→ Written request: Copy out, in full, each line of the material below that contains the word "defaultTimeSignature".
____ Task data
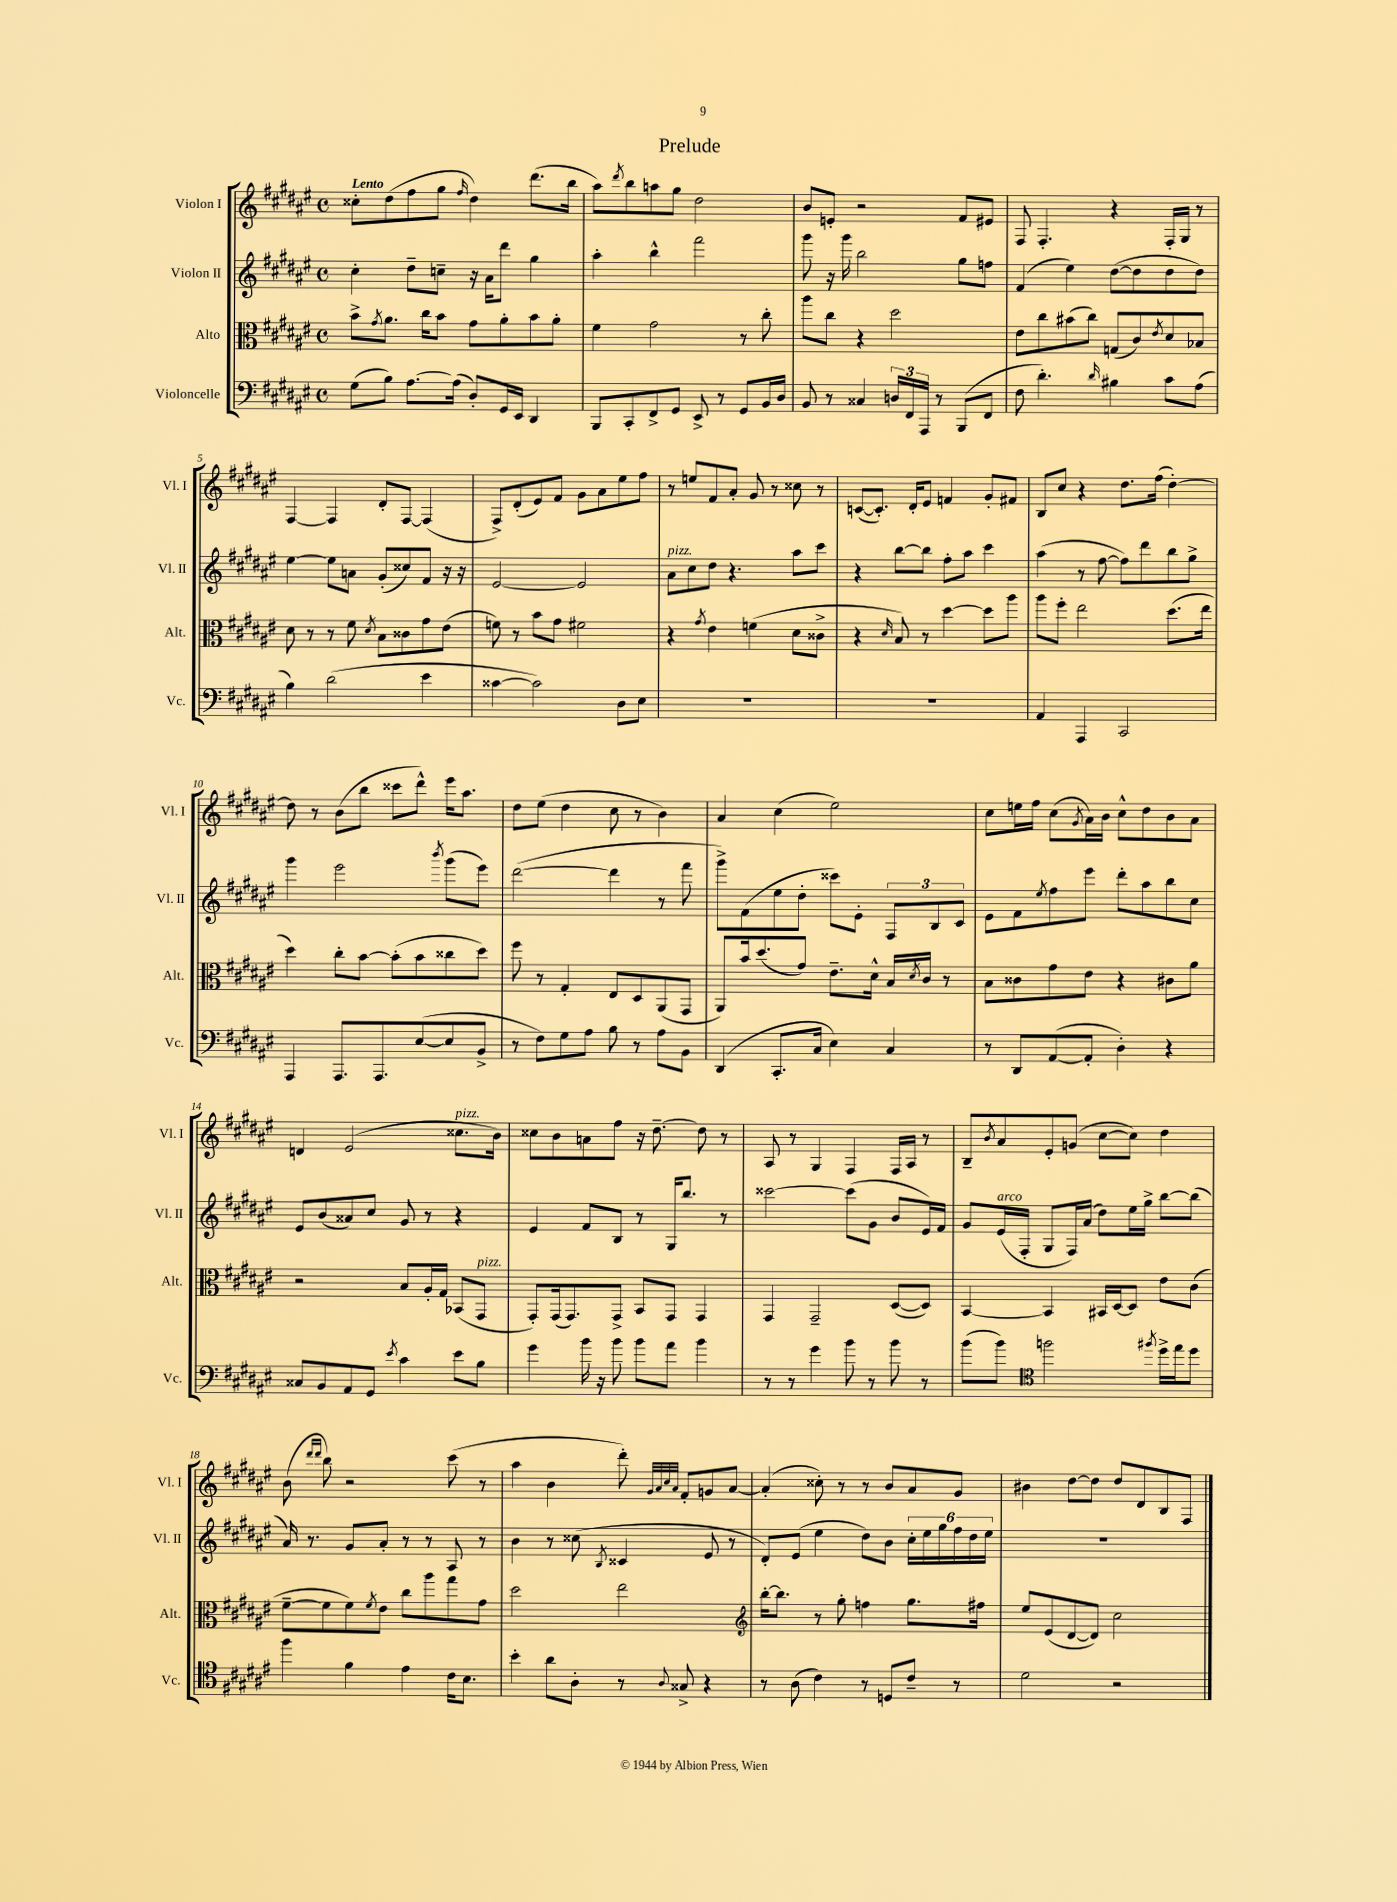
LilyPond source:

\header { title = "Prelude" }
<<
\new StaffGroup <<
\new Staff = "s0" \with { instrumentName = "Violon I" shortInstrumentName = "Vl. I" } {
    \clef treble \key fis \major \defaultTimeSignature \time 4/4 \tempo "Lento"
    cisis''8-. dis''8( fis''8 gis''8 \grace { fis''16 } dis''4) dis'''8.( b''16 |
    ais''8) \acciaccatura { dis'''8 } b''8 a''8 gis''8 dis''2 |
    b'8 e'8-. r2 fis'8 eis'8 |
    fis8 fis4.-. r4 fis16-. gis16 r8 |
    fis4~ fis4 dis'8-. fis8~ fis4( |
    fis8->) dis'8-.( eis'8) fis'8 gis'8 ais'8 eis''8 fis''8 |
    r8 e''8 fis'8 ais'8-. gis'8 r8 cisis''8 r8 |
    c'8~( c'8.-.) dis'16-. eis'8 f'4 gis'8-. fis'8 |
    b8 cis''8 r4 dis''8. fis''16( dis''4~-.) |
    dis''8 r8 b'8( b''8 cisis'''8 dis'''8-^) eis'''16 ais''8. |
    dis''8 eis''8( dis''4 cis''8 r8 b'4) |
    ais'4 cis''4( eis''2) |
    cis''8 e''16 fis''16 cis''8( \acciaccatura { gis'8 } ais'16) b'16 cis''8-^ dis''8 b'8 ais'8 |
    d'4 eis'2( cisis''8.^\markup { \italic "pizz." } b'16) |
    cisis''8 b'8 a'8 fis''8 r16 dis''8.~-- dis''8 r8 |
    ais8 r8 gis4 fis4 fis16 ais16 r8 |
    b8-- \acciaccatura { b'8 } ais'8 eis'8-. g'8( cis''8~ cis''8) dis''4 |
    b'8( \grace { dis'''16 dis'''16 } b''8) r2 cis'''8( r8 |
    ais''4 b'4 dis'''8-.) \grace { gis'32 ais'32 cis''32 ais'32 } fis'8-. g'8 ais'8~ |
    ais'4-.( cisis''8-.) r8 r8 b'8 ais'8 gis'8 |
    bis'4 dis''8~ dis''8 dis''8 dis'8 b8 fis8 \bar "|." |
}
\new Staff = "s1" \with { instrumentName = "Violon II" shortInstrumentName = "Vl. II" } {
    \clef treble \key fis \major \defaultTimeSignature \time 4/4
    cis''4-. dis''8-- c''8-- r16 ais'16 dis'''8 gis''4 |
    ais''4-. b''4-^ fis'''2 |
    gis'''8 r16 gis'''16 b''2 gis''8 f''8 |
    fis'4( eis''4) dis''8~( dis''8 dis''8 dis''8) |
    eis''4~ eis''8 a'8 gis'8-.( cisis''8) fis'8 r16 r16 |
    eis'2~ eis'2 |
    ais'8^\markup { \italic "pizz." } cis''8 dis''8 r4. ais''8 cis'''8 |
    r4 b''8~ b''8 fis''8-. ais''8 cis'''4 |
    ais''4( r8 fis''8~ fis''8) dis'''8 b''8 gis''8-> |
    gis'''4 eis'''2 \acciaccatura { b'''8 } gis'''8( eis'''8) |
    dis'''2~( dis'''4 r8 fis'''8 |
    gis'''8->) fis'8( eis''8 dis''8-. cisis'''8) eis'8-. \tuplet 3/2 { fis8 b8 cis'8 } |
    eis'8 fis'8 \acciaccatura { eis''8 } fis''8 eis'''8 dis'''8-. ais''8 b''8 cis''8 |
    eis'8 b'8( aisis'8) cis''8 gis'8 r8 r4 |
    eis'4 fis'8 b8 r8 gis16 b''8. r8 |
    cisis'''2~ cisis'''8( gis'8 b'8 eis'16) fis'16 |
    gis'8 eis'16^\markup { \italic "arco" }( fis16-. gis8 fis16) ais'16( dis''8) eis''16 gis''16-> b''8~ b''8( |
    ais'16) r8. gis'8 ais'8-. r8 r8 ais8 r8 |
    b'4 r8 cisis''8( \acciaccatura { b8 } cisis'4 eis'8 r8 |
    dis'8-.) eis'8( eis''4 dis''8) b'8 \tuplet 6/4 { cis''16-. eis''16 gis''16 fis''16 dis''16 eis''16 } |
    R1 \bar "|." |
}
\new Staff = "s2" \with { instrumentName = "Alto" shortInstrumentName = "Alt." } {
    \clef alto \key fis \major \defaultTimeSignature \time 4/4
    b'8-> \acciaccatura { gis'8 } ais'8. cis''16 b'8 gis'8 ais'8-. b'8 ais'8-. |
    fis'4 gis'2 r8 cis''8-. |
    ais''8 cis''8 r4 dis''2 |
    eis'8 cis''8 bis'8( cis''8) g8( cis'8) \acciaccatura { eis'8 } dis'8 bes8 |
    dis'8 r8 r8 fis'8 \acciaccatura { dis'8 } b8 cisis'8 gis'8 eis'8( |
    f'8) r8 b'8 gis'8 fis'2 |
    r4 \acciaccatura { gis'8 } eis'4 f'4( dis'8 cisis'8-> |
    r4 \grace { dis'16 } b8) r8 dis''4~ dis''8 ais''8 |
    ais''8 fis''8-. eis''2 dis''8.( eis''16 |
    dis''4) cis''8-. b'8~ b'8-.( b'8 cisis''8 dis''8) |
    fis''8 r8 gis4-. eis8 dis8 ais,8( gis,8 |
    ais,8) b'16 dis''8.( gis'8) eis'8.-- dis'16-^ b16 \acciaccatura { dis'8 } cis'16 r8 |
    b8 cisis'8 gis'8 eis'8 r4 cis'8 ais'8 |
    r2 b8 ais16-. gis16 bes,8( gis,8^\markup { \italic "pizz." } |
    gis,8-.) gis,16( gis,8.) gis,8-> b,8 gis,8 gis,4 |
    gis,4 gis,2-- dis8~( dis8) |
    b,4~ b,4 bis,16 dis16~ dis8 eis'8 cis'8( |
    fis'8~-- fis'8 fis'8) \acciaccatura { fis'8 } eis'8 cis''8 ais''8 gis''8 gis'8 |
    dis''2 eis''2 |
    \clef treble b''16~-. b''8. r8 gis''8-. f''4 gis''8. fis''16 |
    eis''8 eis'8( dis'8~ dis'8) cis''2 \bar "|." |
}
\new Staff = "s3" \with { instrumentName = "Violoncelle" shortInstrumentName = "Vc." } {
    \clef bass \key fis \major \defaultTimeSignature \time 4/4
    gis8( b8) ais8.~ ais16( dis8-.) gis,16 eis,16 dis,4 |
    b,,8 cis,8-. fis,8-> gis,8 eis,8-> r8 gis,8 b,16 dis16 |
    b,8 r8 cisis4 \tuplet 3/2 { d16 fis,16 ais,,16 } r8 b,,8( fis,8 |
    fis8 dis'4.-.) \grace { dis'16 } bis4 cis'8 ais8( |
    b4) dis'2( eis'4 |
    cisis'4~ cisis'2) dis8 eis8 |
    R1 |
    R1 |
    ais,4 ais,,4 cis,2 |
    ais,,4 ais,,8. ais,,8. eis8~( eis8 b,8-> |
    r8 fis8) gis8 ais8 b8 r8 ais8 b,8 |
    dis,4( cis,8.-. cis16 eis4) cis4 |
    r8 dis,8 ais,8~( ais,8-. dis4-.) r4 |
    cisis8 b,8 ais,8 gis,8 \acciaccatura { eis'8 } cis'4 eis'8 b8 |
    gis'4 b'16 r16 b'8 b'8 ais'8 b'4 |
    r8 r8 gis'4 b'8 r8 b'8 r8 |
    b'8( b'8) \clef tenor f''2 \acciaccatura { fis''8 } dis''16-> eis''16 dis''8 |
    fis''4 fis'4 eis'4 cis'16 b8. |
    b'4-. ais'8 ais8-. r8 \appoggiatura { ais8 } gisis8-> r4 |
    r8 ais8( cis'4) r8 d8 cis'8-- r8 |
    dis'2 r2 \bar "|." |
}
>>
>>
________
→ Answer for this exercise:
    \clef treble \key fis \major \defaultTimeSignature \time 4/4 \tempo "Lento"
    \clef treble \key fis \major \defaultTimeSignature \time 4/4
    \clef alto \key fis \major \defaultTimeSignature \time 4/4
    \clef bass \key fis \major \defaultTimeSignature \time 4/4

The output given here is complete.